- **Task inputs**:
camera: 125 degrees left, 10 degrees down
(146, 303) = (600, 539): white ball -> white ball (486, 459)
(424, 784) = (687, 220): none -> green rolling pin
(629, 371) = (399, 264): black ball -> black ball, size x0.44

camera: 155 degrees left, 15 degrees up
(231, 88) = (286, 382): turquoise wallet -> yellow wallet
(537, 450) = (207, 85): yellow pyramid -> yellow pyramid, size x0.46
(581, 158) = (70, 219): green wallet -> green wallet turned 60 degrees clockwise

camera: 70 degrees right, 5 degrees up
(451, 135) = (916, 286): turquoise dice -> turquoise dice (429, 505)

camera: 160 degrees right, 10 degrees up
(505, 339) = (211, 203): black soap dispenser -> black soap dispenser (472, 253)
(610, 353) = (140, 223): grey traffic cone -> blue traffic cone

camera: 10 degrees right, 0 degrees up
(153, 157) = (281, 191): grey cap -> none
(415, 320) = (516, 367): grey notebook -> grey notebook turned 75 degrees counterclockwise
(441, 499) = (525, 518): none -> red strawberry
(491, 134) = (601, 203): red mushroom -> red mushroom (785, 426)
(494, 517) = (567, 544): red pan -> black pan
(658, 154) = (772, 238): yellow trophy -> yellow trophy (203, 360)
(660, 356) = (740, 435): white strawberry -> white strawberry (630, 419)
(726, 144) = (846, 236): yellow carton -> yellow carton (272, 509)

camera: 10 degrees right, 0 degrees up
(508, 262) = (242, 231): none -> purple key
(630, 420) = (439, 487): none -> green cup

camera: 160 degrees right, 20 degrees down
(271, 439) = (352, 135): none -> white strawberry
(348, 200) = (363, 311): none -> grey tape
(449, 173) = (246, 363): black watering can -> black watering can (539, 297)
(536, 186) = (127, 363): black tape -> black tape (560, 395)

- **Exercise**: Beginning with the line that contains "(449, 173) = (246, 363): black", restate word for word each line through the last one in the data, and write nothing more.

- **Reply**:
(449, 173) = (246, 363): black watering can -> black watering can (539, 297)
(536, 186) = (127, 363): black tape -> black tape (560, 395)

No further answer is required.